Track down every line below that holds "grey" and copy it.

** EXERCISE DATA **
┌──

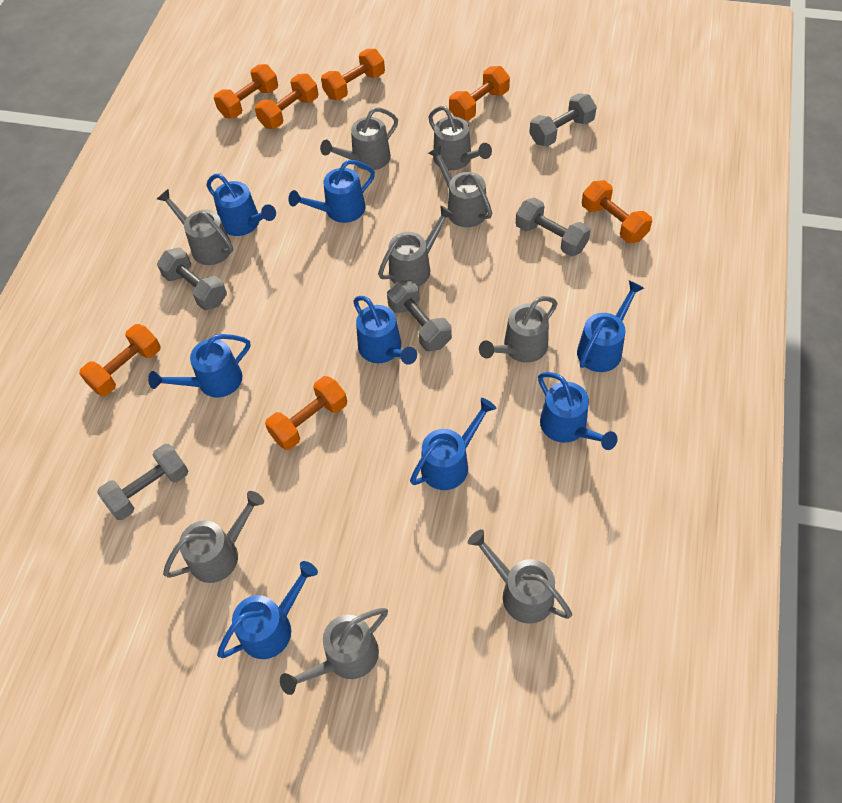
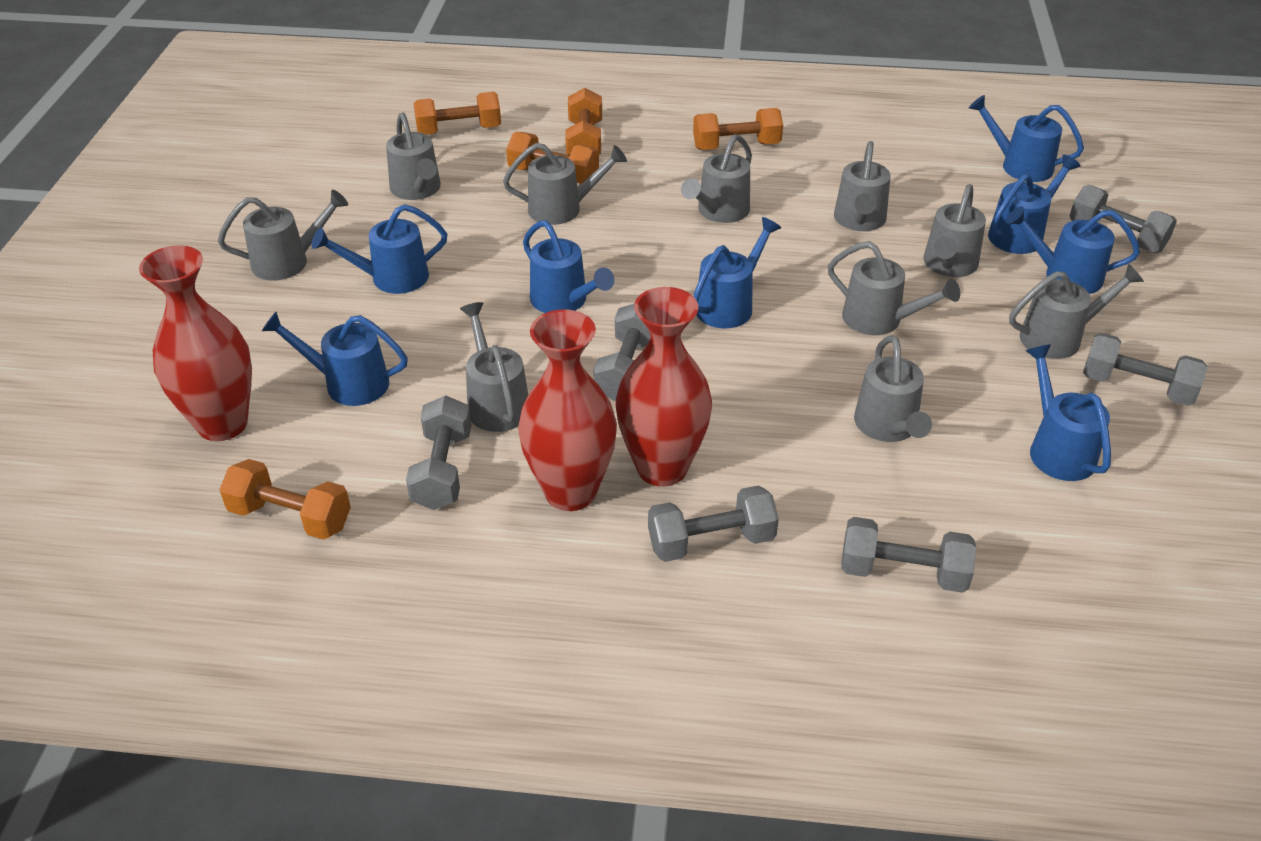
grey dumbbell: 5 -> 6
grey watering can: 9 -> 10
orange dumbbell: 7 -> 5
red vase: 0 -> 3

└──

** ANSWER TO THIS TASK **
grey dumbbell: 5 -> 6
grey watering can: 9 -> 10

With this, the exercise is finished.